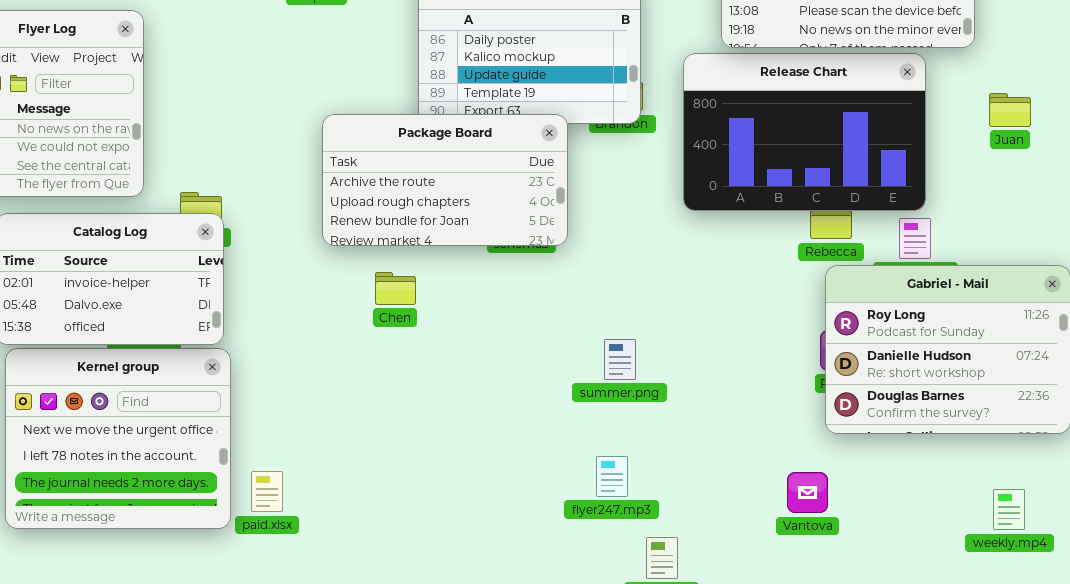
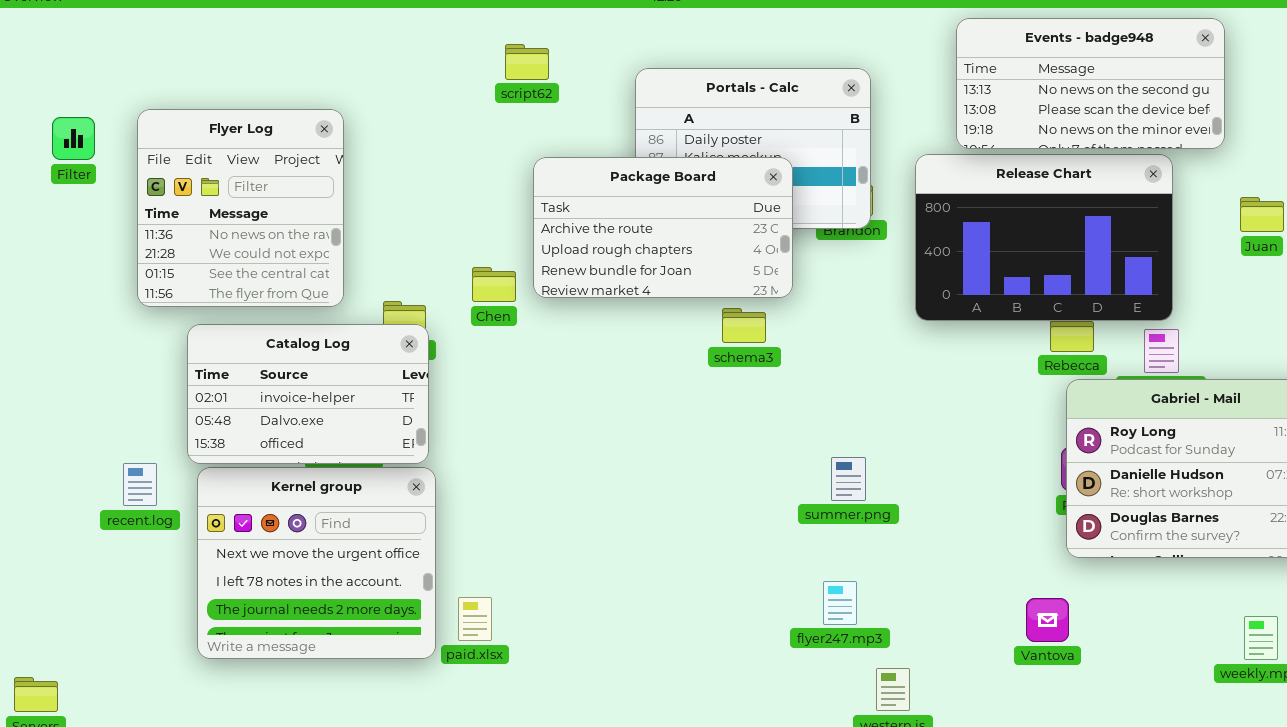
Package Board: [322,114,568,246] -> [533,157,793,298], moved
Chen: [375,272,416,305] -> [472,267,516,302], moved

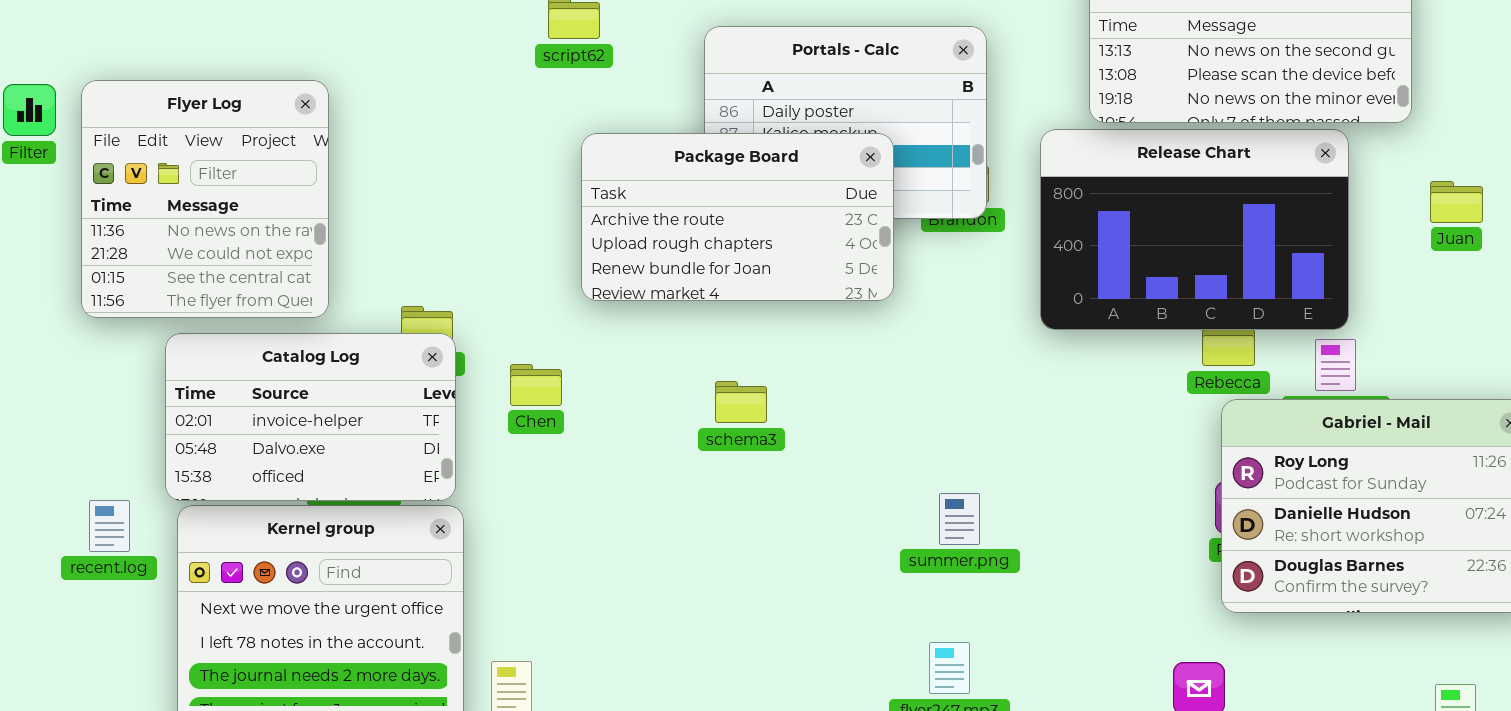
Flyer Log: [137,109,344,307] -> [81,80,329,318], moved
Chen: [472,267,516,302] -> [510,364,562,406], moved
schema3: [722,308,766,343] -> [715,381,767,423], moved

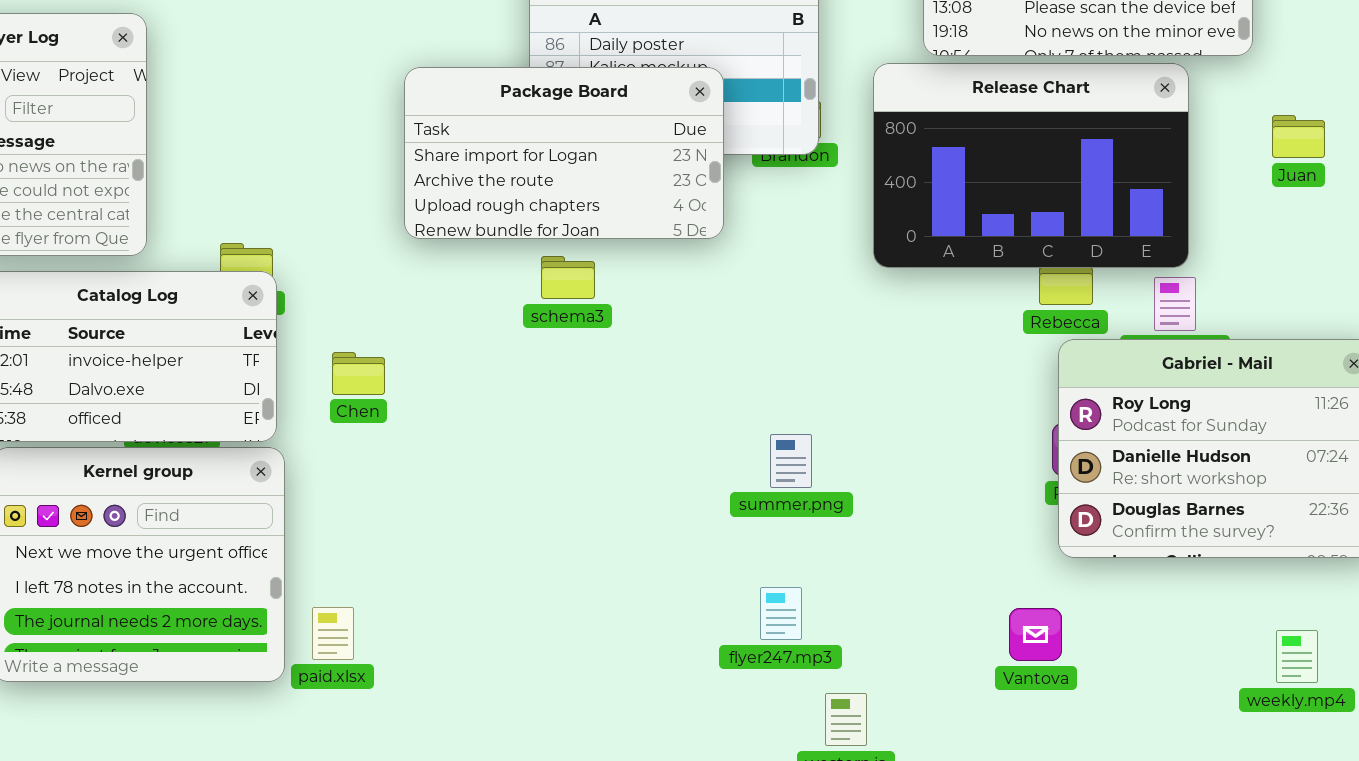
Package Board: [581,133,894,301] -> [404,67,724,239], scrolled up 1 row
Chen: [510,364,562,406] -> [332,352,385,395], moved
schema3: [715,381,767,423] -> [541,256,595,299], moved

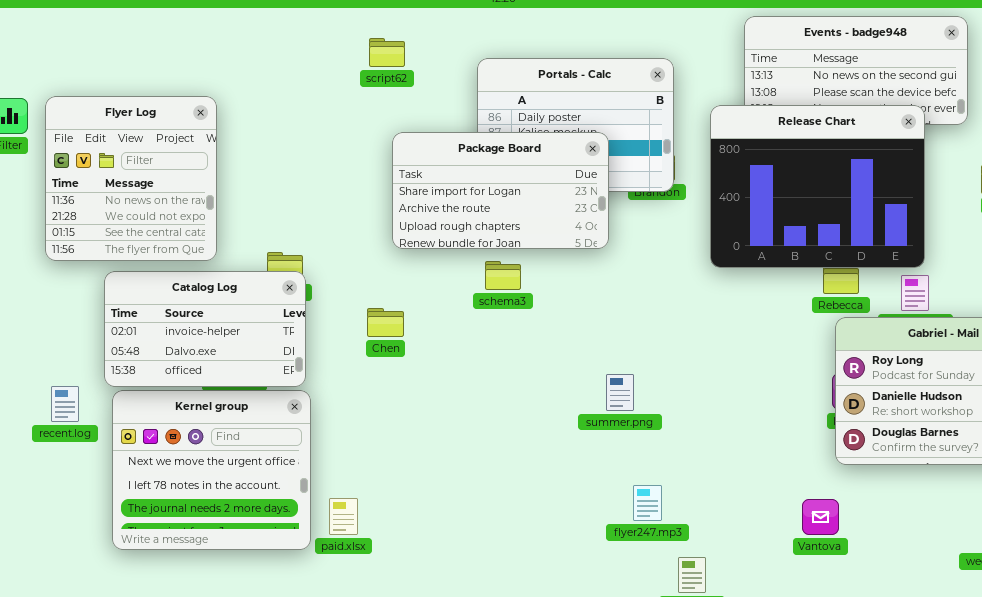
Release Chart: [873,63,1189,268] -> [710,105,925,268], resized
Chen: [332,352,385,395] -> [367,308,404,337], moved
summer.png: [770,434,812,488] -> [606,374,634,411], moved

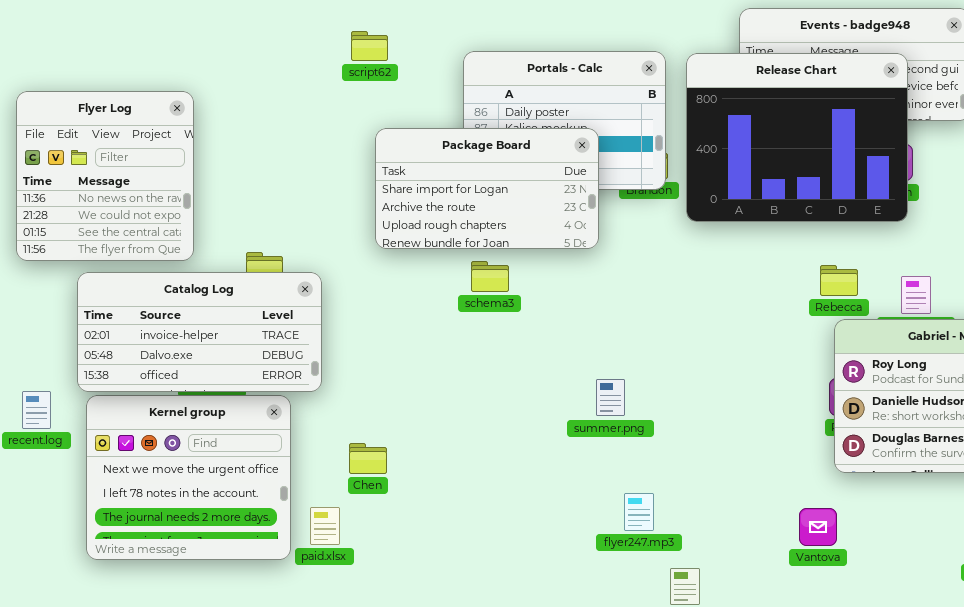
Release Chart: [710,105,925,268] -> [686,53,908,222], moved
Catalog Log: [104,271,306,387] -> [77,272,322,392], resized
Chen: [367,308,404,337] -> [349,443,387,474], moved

-.-.-

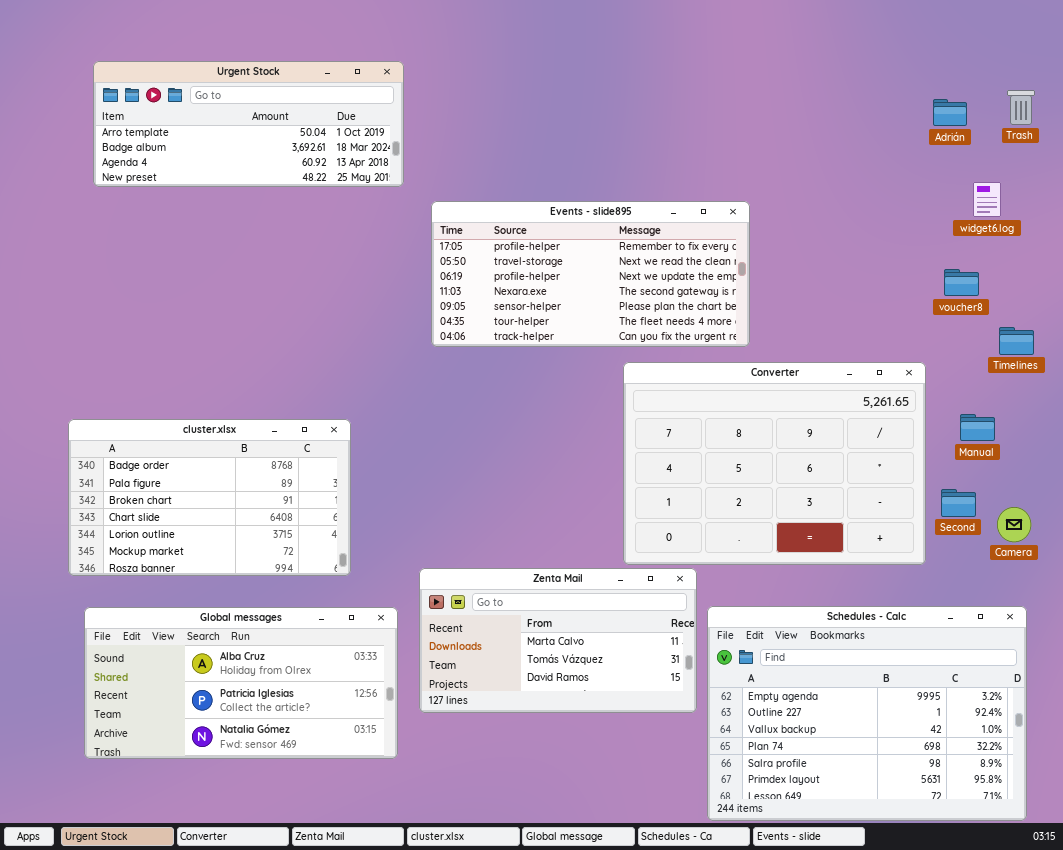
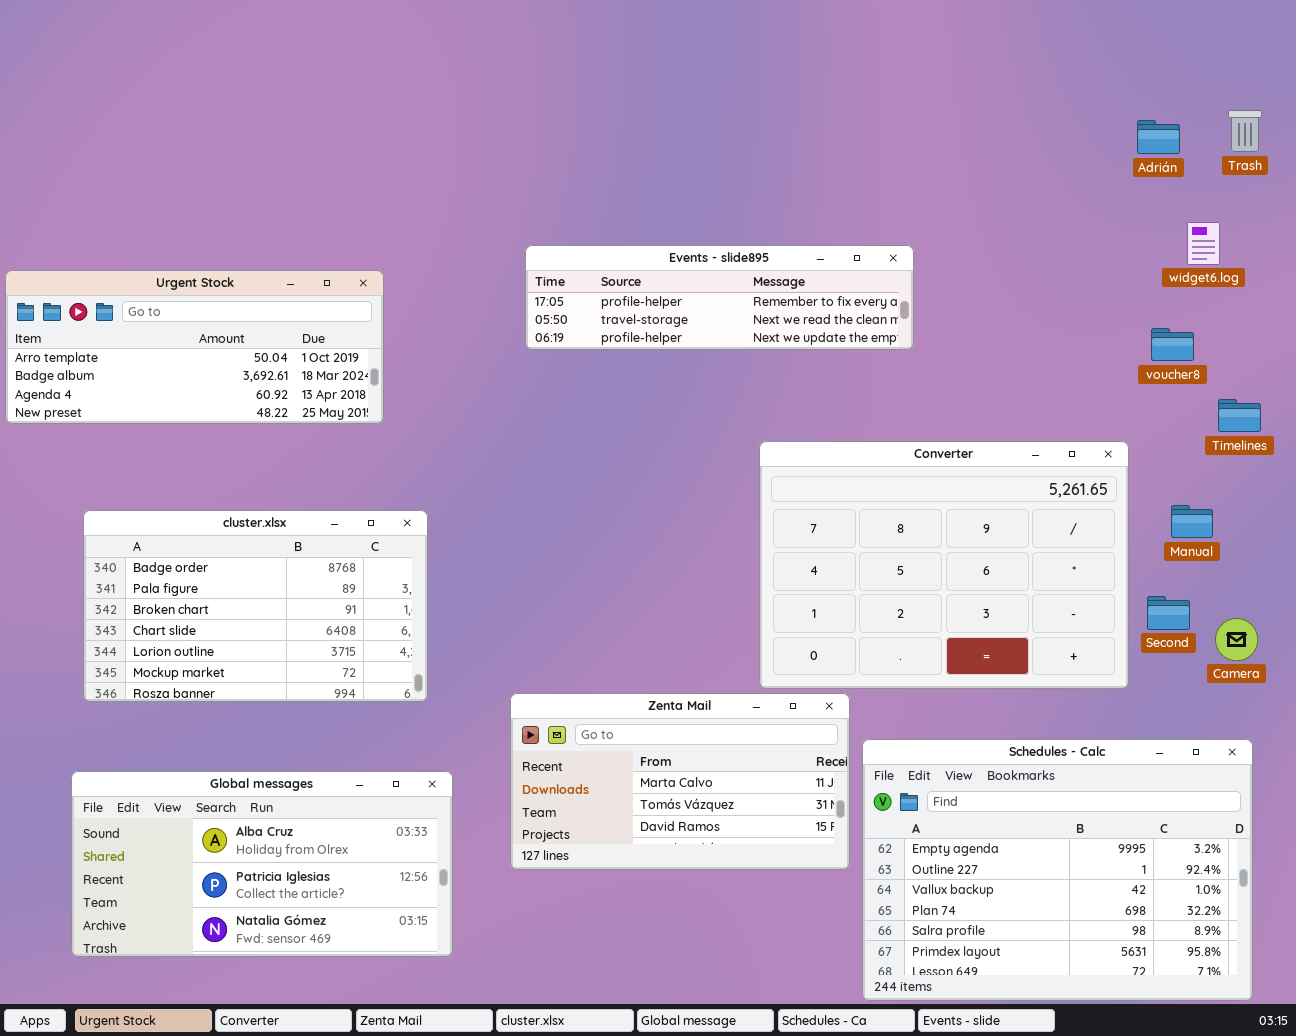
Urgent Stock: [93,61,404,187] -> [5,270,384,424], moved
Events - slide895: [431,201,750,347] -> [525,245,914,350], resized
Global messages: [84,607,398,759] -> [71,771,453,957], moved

-.-.-

### WHAT YOU SHOULD DO
For this task, return exactly the stretch of the listing above from the line with "Flyer Log: [137,109,344,307]" through the line with "Chen: [367,308,404,337] ->", inclusive and without pictures.

### THE ANSWER
Flyer Log: [137,109,344,307] -> [81,80,329,318], moved
Chen: [472,267,516,302] -> [510,364,562,406], moved
schema3: [722,308,766,343] -> [715,381,767,423], moved

Package Board: [581,133,894,301] -> [404,67,724,239], scrolled up 1 row
Chen: [510,364,562,406] -> [332,352,385,395], moved
schema3: [715,381,767,423] -> [541,256,595,299], moved

Release Chart: [873,63,1189,268] -> [710,105,925,268], resized
Chen: [332,352,385,395] -> [367,308,404,337], moved
summer.png: [770,434,812,488] -> [606,374,634,411], moved

Release Chart: [710,105,925,268] -> [686,53,908,222], moved
Catalog Log: [104,271,306,387] -> [77,272,322,392], resized
Chen: [367,308,404,337] -> [349,443,387,474], moved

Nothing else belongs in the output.